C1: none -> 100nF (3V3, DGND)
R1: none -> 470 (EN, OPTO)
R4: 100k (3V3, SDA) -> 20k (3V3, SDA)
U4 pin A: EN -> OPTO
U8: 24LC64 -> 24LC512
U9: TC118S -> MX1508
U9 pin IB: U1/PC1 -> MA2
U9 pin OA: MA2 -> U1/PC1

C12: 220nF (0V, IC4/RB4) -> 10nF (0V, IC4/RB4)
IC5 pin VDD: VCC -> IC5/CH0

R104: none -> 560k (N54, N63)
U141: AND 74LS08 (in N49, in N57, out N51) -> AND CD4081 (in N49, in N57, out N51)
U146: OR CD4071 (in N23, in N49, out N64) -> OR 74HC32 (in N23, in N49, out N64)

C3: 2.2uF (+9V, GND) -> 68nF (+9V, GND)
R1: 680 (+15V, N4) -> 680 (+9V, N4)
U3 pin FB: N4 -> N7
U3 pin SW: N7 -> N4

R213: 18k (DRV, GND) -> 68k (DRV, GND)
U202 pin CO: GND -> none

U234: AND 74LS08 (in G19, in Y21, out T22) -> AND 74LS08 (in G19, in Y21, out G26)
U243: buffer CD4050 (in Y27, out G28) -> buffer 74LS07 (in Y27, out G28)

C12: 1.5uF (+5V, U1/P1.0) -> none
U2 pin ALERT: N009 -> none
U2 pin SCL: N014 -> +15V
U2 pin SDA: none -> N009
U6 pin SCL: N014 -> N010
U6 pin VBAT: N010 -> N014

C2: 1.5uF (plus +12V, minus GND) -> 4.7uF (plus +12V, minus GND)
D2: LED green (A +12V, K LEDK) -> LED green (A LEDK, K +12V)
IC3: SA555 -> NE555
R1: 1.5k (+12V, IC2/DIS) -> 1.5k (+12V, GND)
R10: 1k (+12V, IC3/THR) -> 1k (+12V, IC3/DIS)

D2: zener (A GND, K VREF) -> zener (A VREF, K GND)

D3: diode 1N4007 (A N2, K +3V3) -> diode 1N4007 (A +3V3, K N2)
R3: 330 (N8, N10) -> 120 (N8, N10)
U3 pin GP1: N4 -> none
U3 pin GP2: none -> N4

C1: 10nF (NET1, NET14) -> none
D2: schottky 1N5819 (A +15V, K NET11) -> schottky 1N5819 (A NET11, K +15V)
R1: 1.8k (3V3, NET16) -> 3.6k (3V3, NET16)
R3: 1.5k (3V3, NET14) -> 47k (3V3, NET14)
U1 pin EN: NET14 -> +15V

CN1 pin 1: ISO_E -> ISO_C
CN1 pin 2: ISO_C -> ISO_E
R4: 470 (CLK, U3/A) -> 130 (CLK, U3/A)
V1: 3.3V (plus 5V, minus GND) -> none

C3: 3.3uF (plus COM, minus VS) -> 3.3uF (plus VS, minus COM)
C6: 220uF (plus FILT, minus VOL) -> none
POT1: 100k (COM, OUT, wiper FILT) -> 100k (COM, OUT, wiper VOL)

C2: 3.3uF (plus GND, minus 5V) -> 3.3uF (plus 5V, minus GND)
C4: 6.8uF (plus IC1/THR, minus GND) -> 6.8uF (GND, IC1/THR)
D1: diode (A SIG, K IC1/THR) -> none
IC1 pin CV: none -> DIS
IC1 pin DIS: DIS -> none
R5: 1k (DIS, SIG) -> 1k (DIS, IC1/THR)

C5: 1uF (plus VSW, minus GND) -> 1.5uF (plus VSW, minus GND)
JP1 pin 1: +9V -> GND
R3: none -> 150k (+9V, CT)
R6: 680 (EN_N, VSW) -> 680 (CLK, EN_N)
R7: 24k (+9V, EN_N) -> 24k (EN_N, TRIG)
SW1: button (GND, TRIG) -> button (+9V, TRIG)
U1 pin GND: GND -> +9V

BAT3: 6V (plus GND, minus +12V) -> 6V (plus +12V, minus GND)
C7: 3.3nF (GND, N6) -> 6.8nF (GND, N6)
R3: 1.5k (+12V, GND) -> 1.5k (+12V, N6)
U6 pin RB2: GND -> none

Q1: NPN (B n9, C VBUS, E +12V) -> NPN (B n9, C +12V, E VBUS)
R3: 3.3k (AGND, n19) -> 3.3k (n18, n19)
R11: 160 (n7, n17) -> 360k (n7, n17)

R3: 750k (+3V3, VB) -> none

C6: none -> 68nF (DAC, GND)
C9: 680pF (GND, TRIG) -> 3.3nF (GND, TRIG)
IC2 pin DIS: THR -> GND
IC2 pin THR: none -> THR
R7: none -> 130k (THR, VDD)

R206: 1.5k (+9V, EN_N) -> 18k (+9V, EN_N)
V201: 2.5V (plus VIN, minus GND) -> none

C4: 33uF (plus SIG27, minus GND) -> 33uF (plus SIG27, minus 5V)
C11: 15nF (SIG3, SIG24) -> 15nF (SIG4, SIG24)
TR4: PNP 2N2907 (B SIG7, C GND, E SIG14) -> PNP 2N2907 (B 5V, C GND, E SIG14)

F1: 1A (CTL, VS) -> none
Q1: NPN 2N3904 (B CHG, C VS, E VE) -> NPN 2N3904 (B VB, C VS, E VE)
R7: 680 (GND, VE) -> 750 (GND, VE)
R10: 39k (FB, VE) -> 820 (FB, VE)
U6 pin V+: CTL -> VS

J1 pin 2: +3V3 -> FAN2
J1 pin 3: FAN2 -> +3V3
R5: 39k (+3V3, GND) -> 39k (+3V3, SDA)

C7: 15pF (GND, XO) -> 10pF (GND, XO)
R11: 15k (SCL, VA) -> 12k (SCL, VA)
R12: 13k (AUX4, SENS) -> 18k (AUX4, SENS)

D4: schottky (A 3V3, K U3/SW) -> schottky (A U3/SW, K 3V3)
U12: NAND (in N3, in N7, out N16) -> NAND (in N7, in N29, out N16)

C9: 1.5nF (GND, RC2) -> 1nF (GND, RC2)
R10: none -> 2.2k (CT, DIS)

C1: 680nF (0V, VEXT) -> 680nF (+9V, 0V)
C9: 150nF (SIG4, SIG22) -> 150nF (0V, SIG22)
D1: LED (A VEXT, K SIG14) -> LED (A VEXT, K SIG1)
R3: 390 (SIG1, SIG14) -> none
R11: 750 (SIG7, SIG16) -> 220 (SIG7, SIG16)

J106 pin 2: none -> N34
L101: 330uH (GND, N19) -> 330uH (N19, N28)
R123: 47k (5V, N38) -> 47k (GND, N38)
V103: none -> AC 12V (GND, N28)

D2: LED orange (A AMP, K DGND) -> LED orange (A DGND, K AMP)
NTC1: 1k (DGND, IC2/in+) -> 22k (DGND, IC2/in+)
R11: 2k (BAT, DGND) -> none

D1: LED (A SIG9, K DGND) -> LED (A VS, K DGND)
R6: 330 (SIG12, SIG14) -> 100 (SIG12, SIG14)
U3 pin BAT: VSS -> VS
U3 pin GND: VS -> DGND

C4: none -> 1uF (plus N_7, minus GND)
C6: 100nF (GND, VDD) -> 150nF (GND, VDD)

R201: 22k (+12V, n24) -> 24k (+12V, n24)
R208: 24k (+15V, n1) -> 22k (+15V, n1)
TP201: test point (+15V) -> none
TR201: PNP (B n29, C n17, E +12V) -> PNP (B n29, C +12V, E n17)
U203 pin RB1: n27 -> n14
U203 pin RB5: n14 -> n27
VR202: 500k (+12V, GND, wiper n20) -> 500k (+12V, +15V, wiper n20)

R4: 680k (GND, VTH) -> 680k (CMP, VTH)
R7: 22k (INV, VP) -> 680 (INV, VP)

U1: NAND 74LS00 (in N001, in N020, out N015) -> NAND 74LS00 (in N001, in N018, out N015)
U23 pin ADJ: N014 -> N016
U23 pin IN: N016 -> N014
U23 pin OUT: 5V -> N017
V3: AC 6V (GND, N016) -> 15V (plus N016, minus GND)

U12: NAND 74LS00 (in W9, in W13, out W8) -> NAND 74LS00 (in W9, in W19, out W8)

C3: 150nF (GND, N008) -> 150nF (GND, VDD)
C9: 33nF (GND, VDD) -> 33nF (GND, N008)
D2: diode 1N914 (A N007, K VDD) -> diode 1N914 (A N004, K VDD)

## [Work request]
Repeat verbatim the opening run of entries, ending with the line that contains "C2: 1.5uF (plus".

## [Written solution]
C1: none -> 100nF (3V3, DGND)
R1: none -> 470 (EN, OPTO)
R4: 100k (3V3, SDA) -> 20k (3V3, SDA)
U4 pin A: EN -> OPTO
U8: 24LC64 -> 24LC512
U9: TC118S -> MX1508
U9 pin IB: U1/PC1 -> MA2
U9 pin OA: MA2 -> U1/PC1

C12: 220nF (0V, IC4/RB4) -> 10nF (0V, IC4/RB4)
IC5 pin VDD: VCC -> IC5/CH0

R104: none -> 560k (N54, N63)
U141: AND 74LS08 (in N49, in N57, out N51) -> AND CD4081 (in N49, in N57, out N51)
U146: OR CD4071 (in N23, in N49, out N64) -> OR 74HC32 (in N23, in N49, out N64)

C3: 2.2uF (+9V, GND) -> 68nF (+9V, GND)
R1: 680 (+15V, N4) -> 680 (+9V, N4)
U3 pin FB: N4 -> N7
U3 pin SW: N7 -> N4

R213: 18k (DRV, GND) -> 68k (DRV, GND)
U202 pin CO: GND -> none

U234: AND 74LS08 (in G19, in Y21, out T22) -> AND 74LS08 (in G19, in Y21, out G26)
U243: buffer CD4050 (in Y27, out G28) -> buffer 74LS07 (in Y27, out G28)

C12: 1.5uF (+5V, U1/P1.0) -> none
U2 pin ALERT: N009 -> none
U2 pin SCL: N014 -> +15V
U2 pin SDA: none -> N009
U6 pin SCL: N014 -> N010
U6 pin VBAT: N010 -> N014

C2: 1.5uF (plus +12V, minus GND) -> 4.7uF (plus +12V, minus GND)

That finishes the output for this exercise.